*GOAL OF THE EXERCISE*: Produce a verbatim copy of the entries listed below.

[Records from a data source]
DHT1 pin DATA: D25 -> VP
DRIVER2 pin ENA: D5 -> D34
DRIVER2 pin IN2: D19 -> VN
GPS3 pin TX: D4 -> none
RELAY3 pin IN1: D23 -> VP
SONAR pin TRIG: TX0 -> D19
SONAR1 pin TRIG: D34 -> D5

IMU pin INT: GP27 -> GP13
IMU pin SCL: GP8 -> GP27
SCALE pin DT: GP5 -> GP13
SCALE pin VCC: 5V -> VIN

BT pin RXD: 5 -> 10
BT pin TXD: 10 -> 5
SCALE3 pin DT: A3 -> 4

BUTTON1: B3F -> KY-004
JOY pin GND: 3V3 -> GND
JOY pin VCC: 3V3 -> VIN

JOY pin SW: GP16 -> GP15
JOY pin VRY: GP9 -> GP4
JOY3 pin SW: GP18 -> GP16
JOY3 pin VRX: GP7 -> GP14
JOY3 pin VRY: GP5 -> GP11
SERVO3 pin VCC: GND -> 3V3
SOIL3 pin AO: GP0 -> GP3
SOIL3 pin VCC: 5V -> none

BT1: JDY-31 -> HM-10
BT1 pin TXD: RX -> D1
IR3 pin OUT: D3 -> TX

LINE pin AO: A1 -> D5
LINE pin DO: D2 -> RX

*TASK RESPONSE*:
DHT1 pin DATA: D25 -> VP
DRIVER2 pin ENA: D5 -> D34
DRIVER2 pin IN2: D19 -> VN
GPS3 pin TX: D4 -> none
RELAY3 pin IN1: D23 -> VP
SONAR pin TRIG: TX0 -> D19
SONAR1 pin TRIG: D34 -> D5

IMU pin INT: GP27 -> GP13
IMU pin SCL: GP8 -> GP27
SCALE pin DT: GP5 -> GP13
SCALE pin VCC: 5V -> VIN

BT pin RXD: 5 -> 10
BT pin TXD: 10 -> 5
SCALE3 pin DT: A3 -> 4

BUTTON1: B3F -> KY-004
JOY pin GND: 3V3 -> GND
JOY pin VCC: 3V3 -> VIN

JOY pin SW: GP16 -> GP15
JOY pin VRY: GP9 -> GP4
JOY3 pin SW: GP18 -> GP16
JOY3 pin VRX: GP7 -> GP14
JOY3 pin VRY: GP5 -> GP11
SERVO3 pin VCC: GND -> 3V3
SOIL3 pin AO: GP0 -> GP3
SOIL3 pin VCC: 5V -> none

BT1: JDY-31 -> HM-10
BT1 pin TXD: RX -> D1
IR3 pin OUT: D3 -> TX

LINE pin AO: A1 -> D5
LINE pin DO: D2 -> RX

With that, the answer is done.